#### Material provided
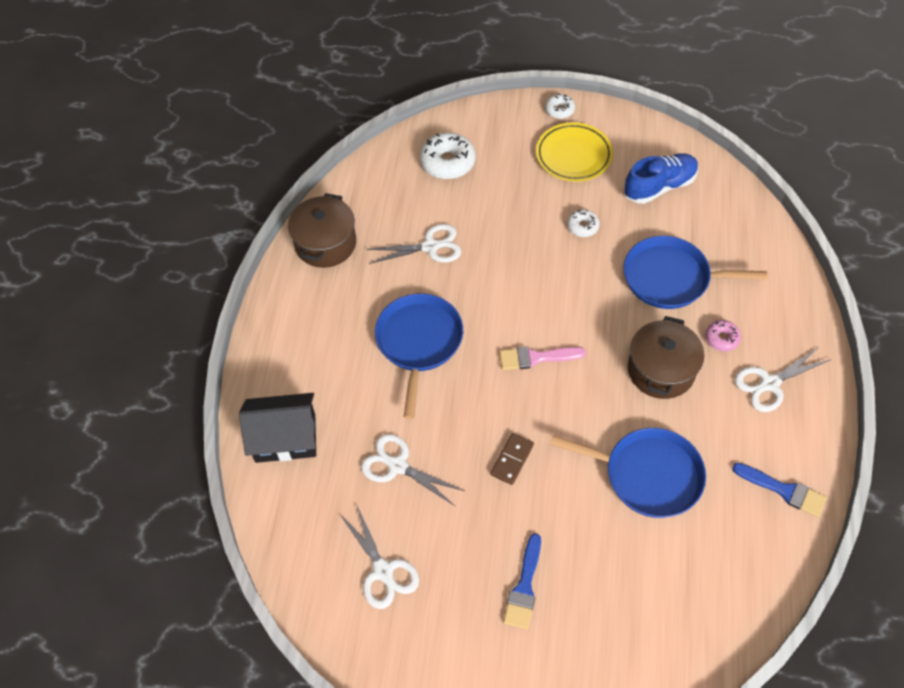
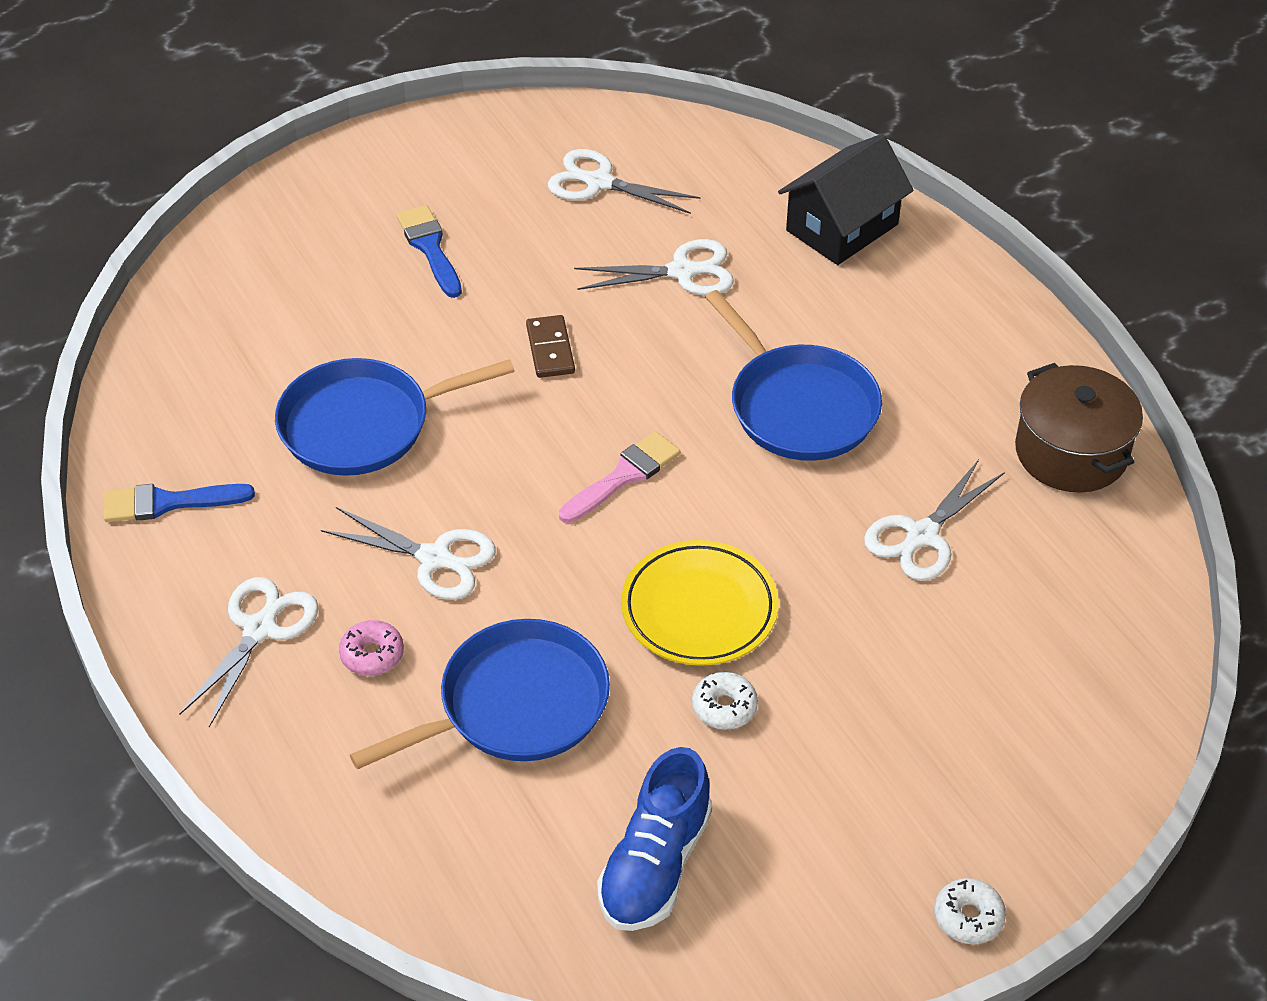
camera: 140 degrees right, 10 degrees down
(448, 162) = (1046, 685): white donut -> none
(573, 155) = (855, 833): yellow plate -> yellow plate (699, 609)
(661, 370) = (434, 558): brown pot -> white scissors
...
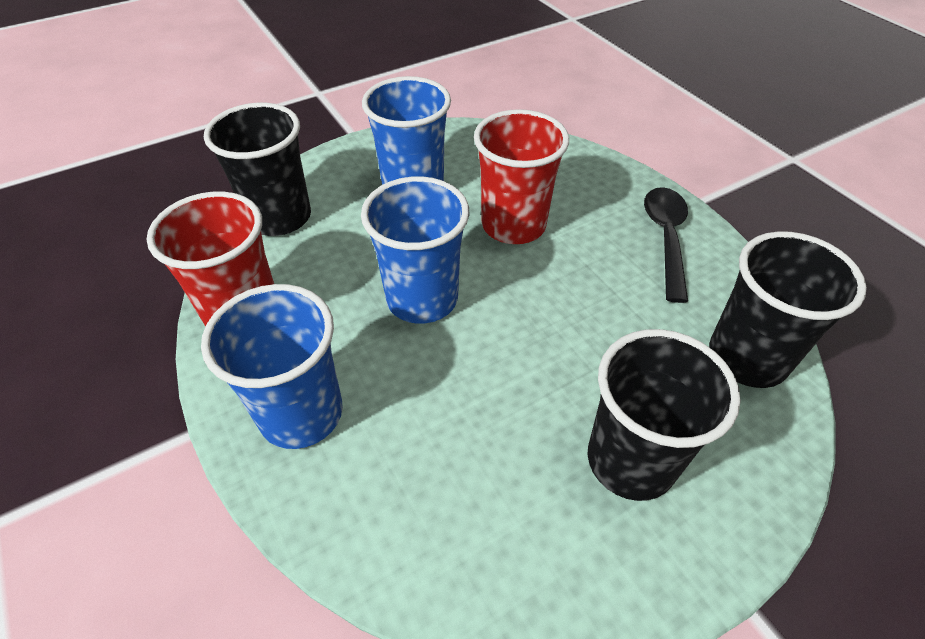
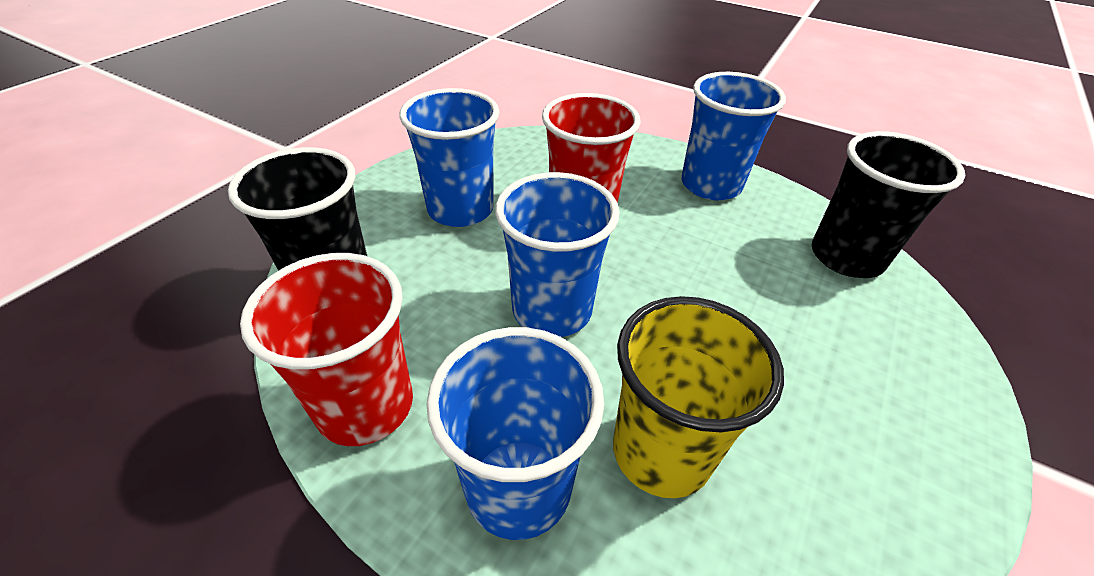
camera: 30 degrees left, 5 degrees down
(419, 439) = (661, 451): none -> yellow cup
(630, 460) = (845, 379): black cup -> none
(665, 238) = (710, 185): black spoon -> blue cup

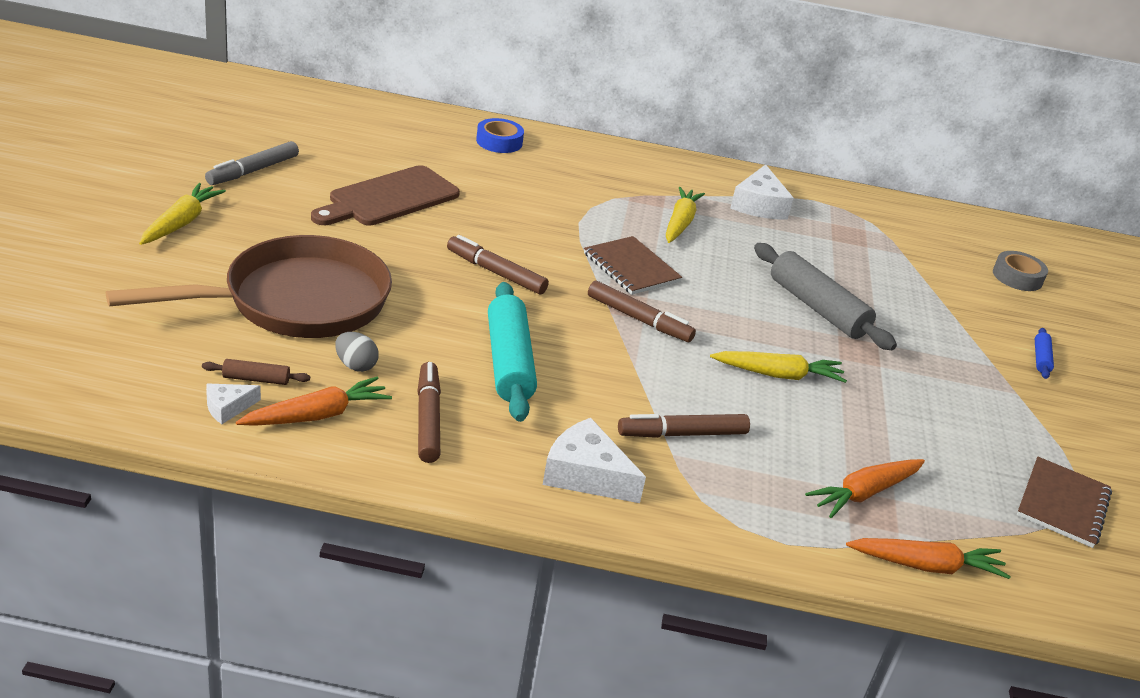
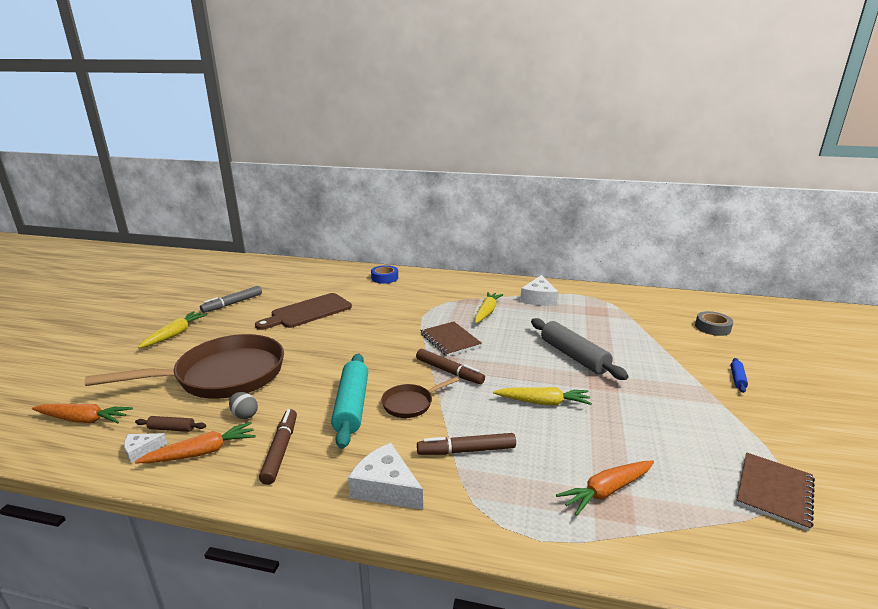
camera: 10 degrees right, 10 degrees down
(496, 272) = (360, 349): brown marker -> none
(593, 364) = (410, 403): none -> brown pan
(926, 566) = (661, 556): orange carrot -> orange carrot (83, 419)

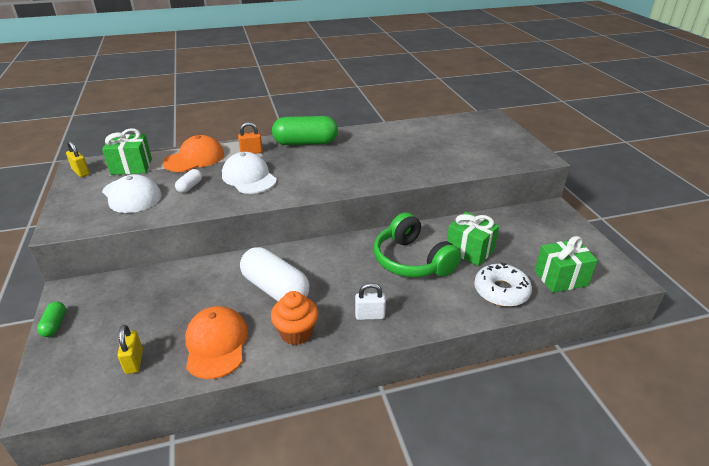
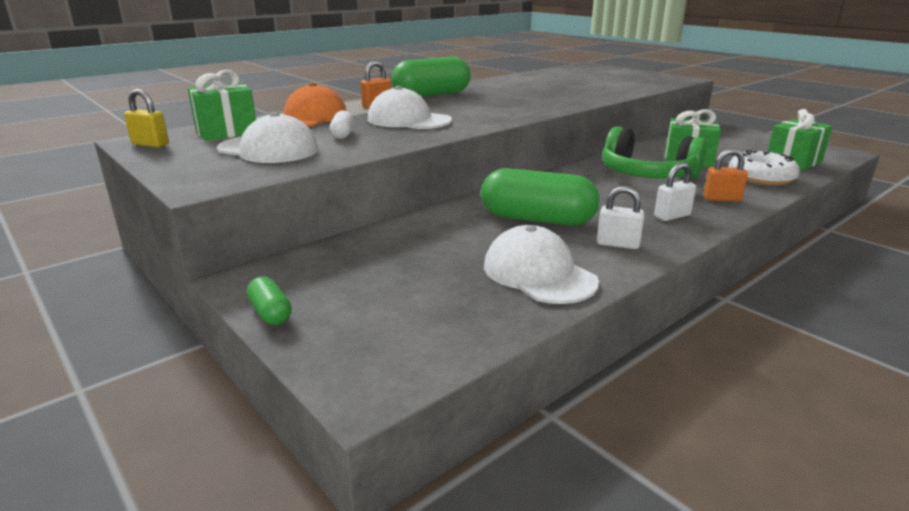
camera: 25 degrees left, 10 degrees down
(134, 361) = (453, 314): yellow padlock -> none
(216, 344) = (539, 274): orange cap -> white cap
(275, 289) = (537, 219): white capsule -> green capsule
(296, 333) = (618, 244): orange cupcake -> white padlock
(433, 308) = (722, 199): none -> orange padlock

#### What the exercise asks
Write out word for word the lines of the listing above from the line with "camera: 10 degrees right, 10 degrees down" to the line with "(433, 308) = (722, 199): none", taking in both of those lines but no pictures.

#### Solution
camera: 10 degrees right, 10 degrees down
(496, 272) = (360, 349): brown marker -> none
(593, 364) = (410, 403): none -> brown pan
(926, 566) = (661, 556): orange carrot -> orange carrot (83, 419)

camera: 25 degrees left, 10 degrees down
(134, 361) = (453, 314): yellow padlock -> none
(216, 344) = (539, 274): orange cap -> white cap
(275, 289) = (537, 219): white capsule -> green capsule
(296, 333) = (618, 244): orange cupcake -> white padlock
(433, 308) = (722, 199): none -> orange padlock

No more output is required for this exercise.